__WHAT IS BEING ASKED__
From the material below, copy each line that holds the word "brown".

*** MATERIAL FOR THIS EXERCISE

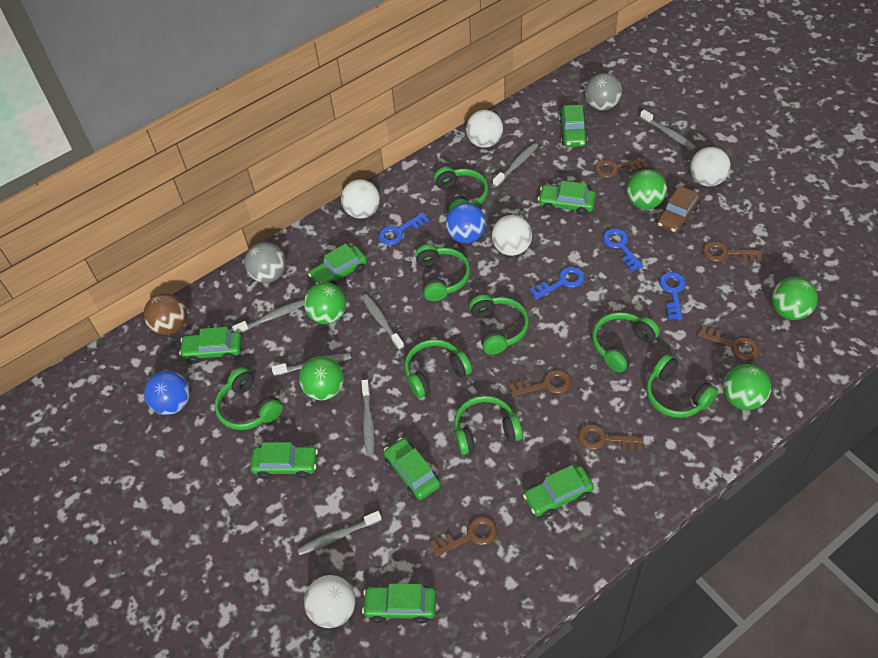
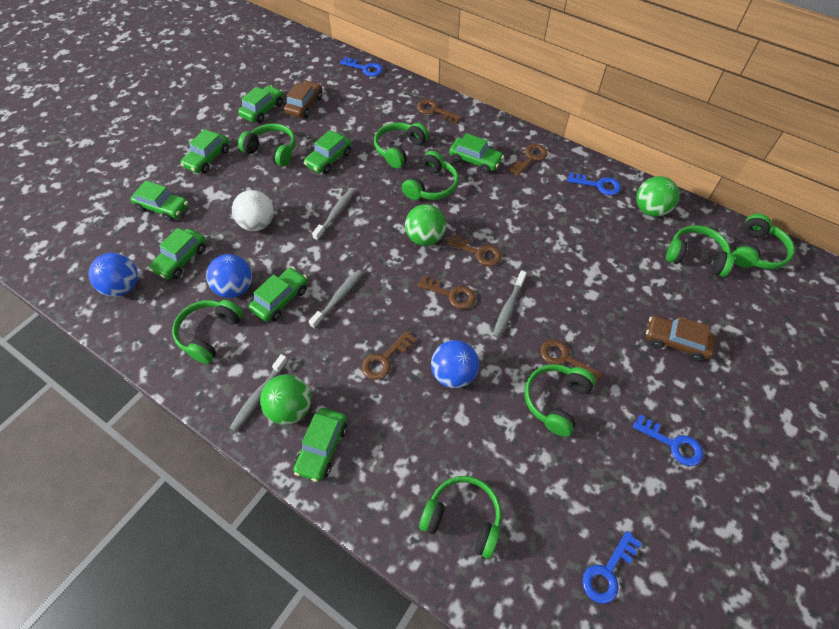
blue ball: 2 -> 3
brown ball: 1 -> 0
brown car: 1 -> 2
green ball: 5 -> 3
grey ball: 2 -> 0
grey toothbrush: 7 -> 4
white ball: 5 -> 1

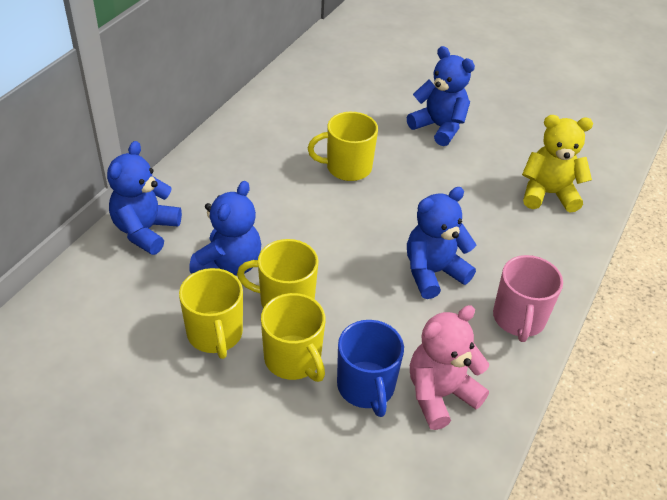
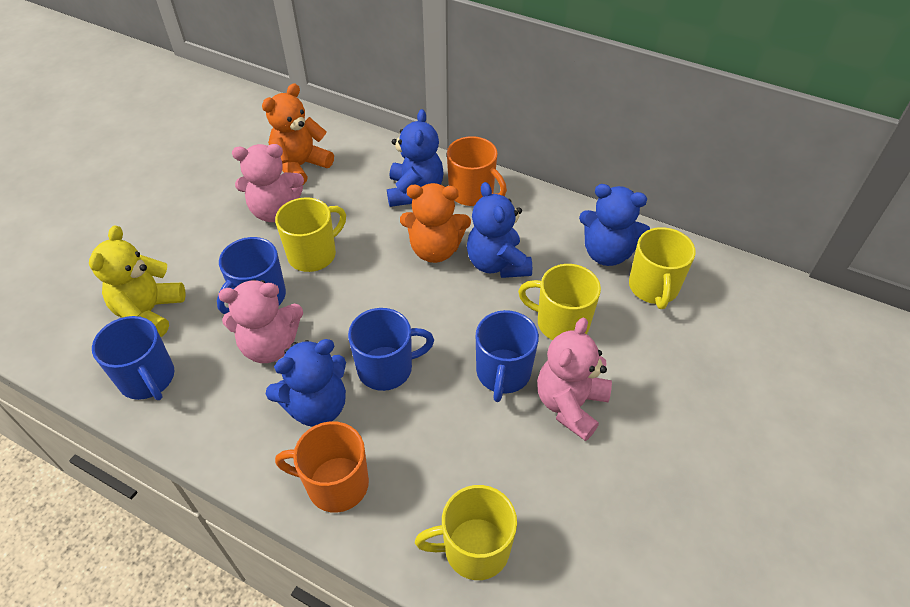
blue mug: 1 -> 4
orange mug: 0 -> 2
orange teddy bear: 0 -> 2
pink mug: 1 -> 0
pink teddy bear: 1 -> 3

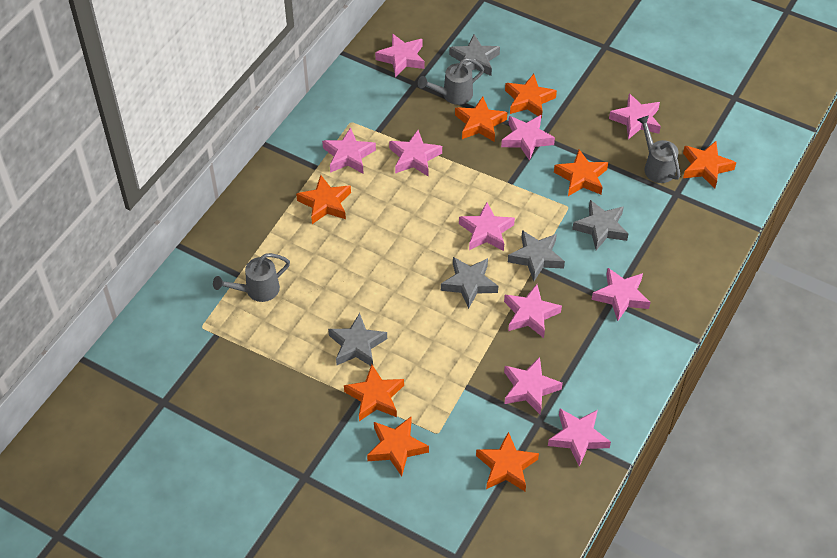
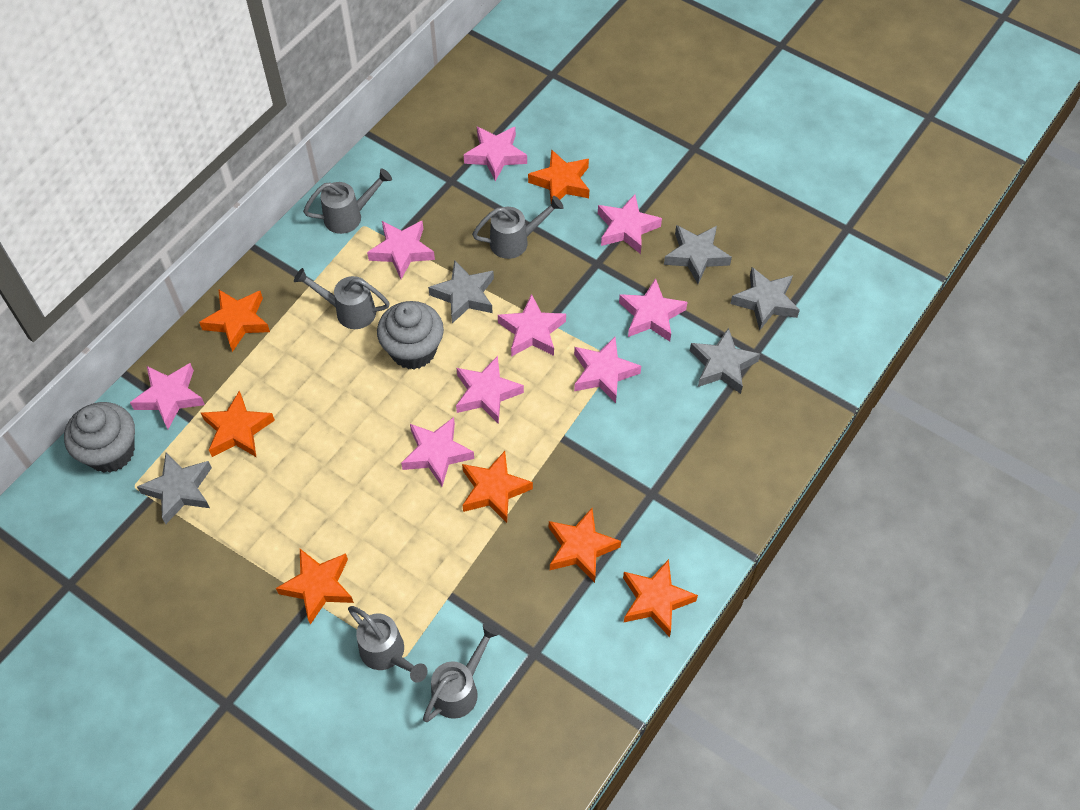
grey cupcake: 0 -> 2
grey watering can: 3 -> 5
orange star: 8 -> 7
pink star: 10 -> 9

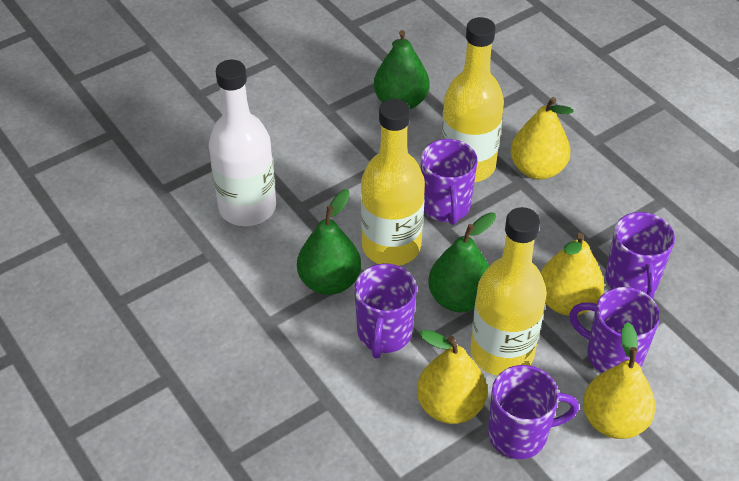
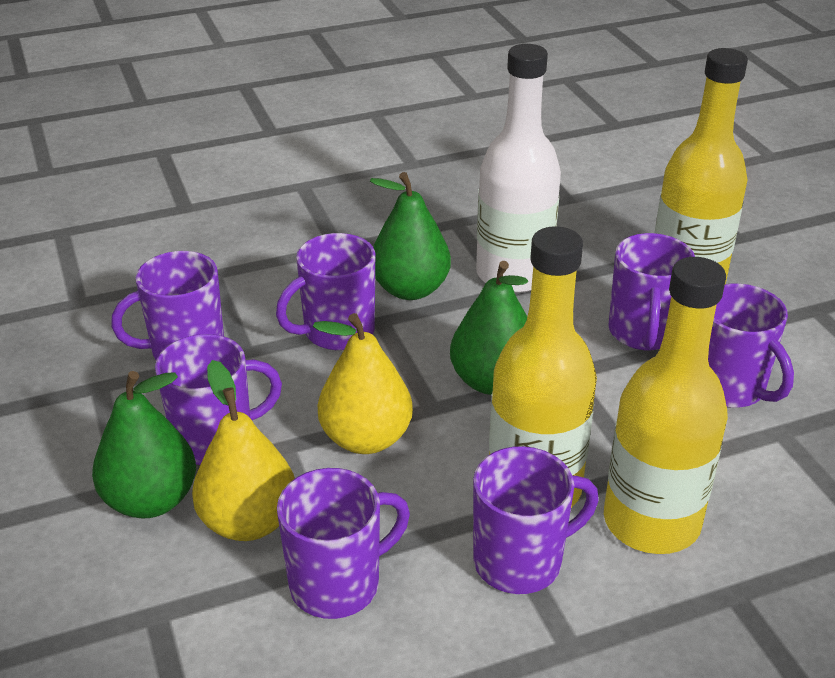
purple mug: 5 -> 7
yellow pear: 4 -> 2

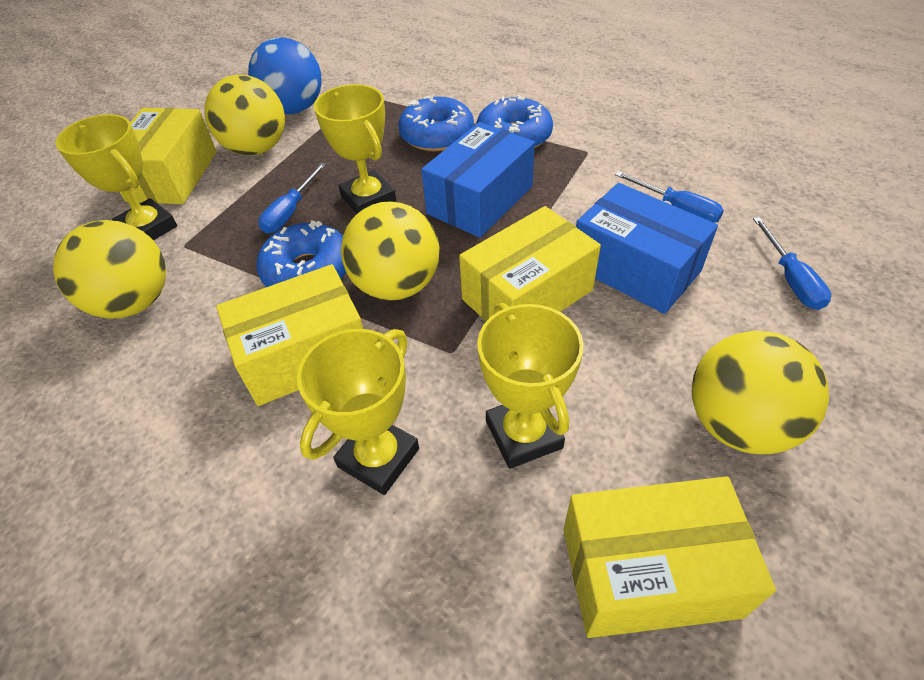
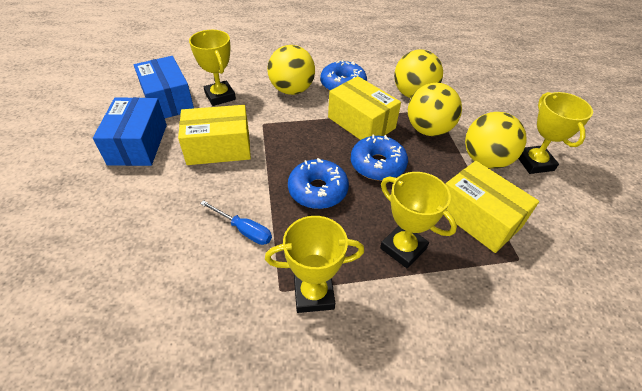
blue ball: 1 -> 0
blue screwdriver: 3 -> 1
yellow box: 4 -> 3

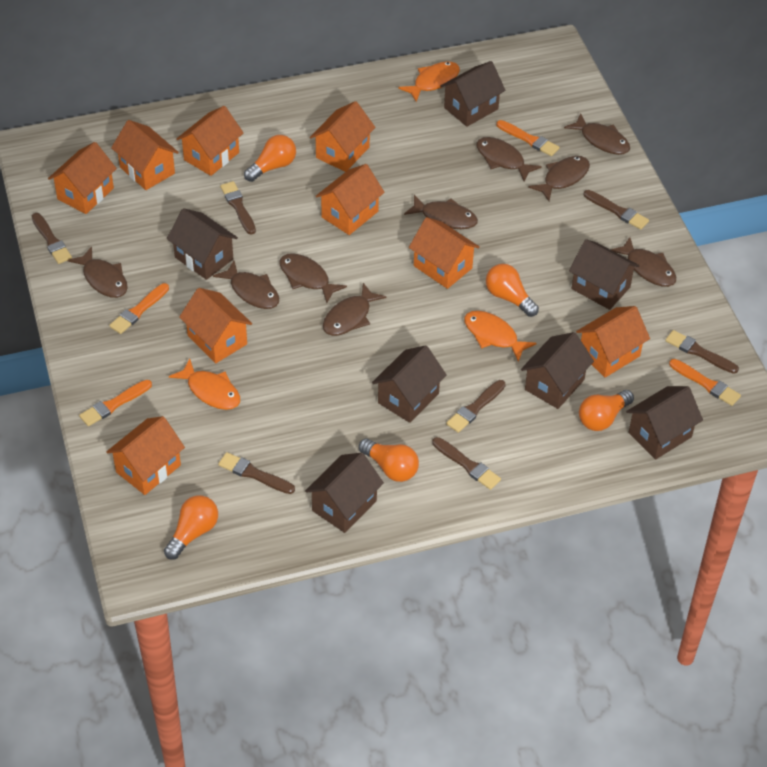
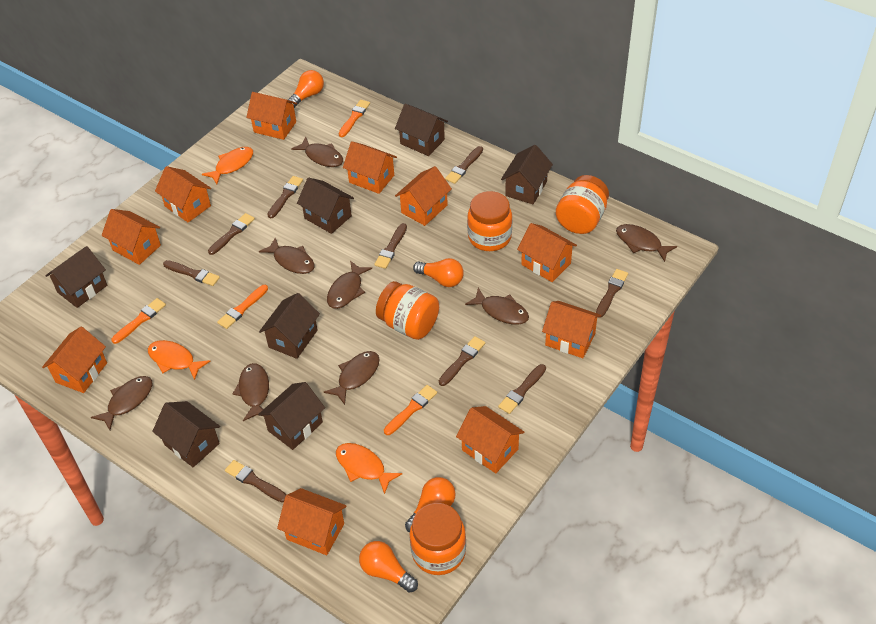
brown brush: 7 -> 9
brown fish: 9 -> 8
orange house: 9 -> 10
orange jar: 0 -> 4
orange light bulb: 5 -> 4

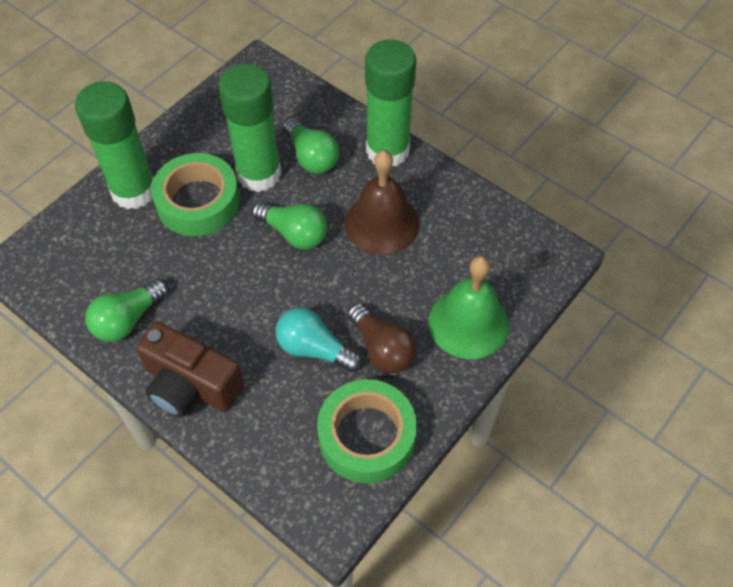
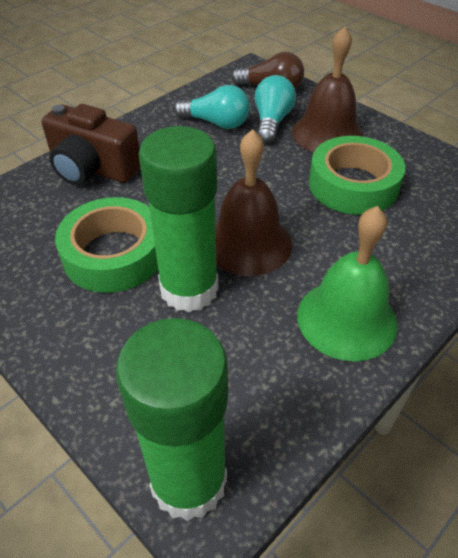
brown bell: 1 -> 2
green glue stick: 3 -> 2
green light bulb: 3 -> 0
turquoise light bulb: 1 -> 2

******

__YOUR RESPONSE__
brown ball: 1 -> 0
brown car: 1 -> 2
brown brush: 7 -> 9
brown fish: 9 -> 8
brown bell: 1 -> 2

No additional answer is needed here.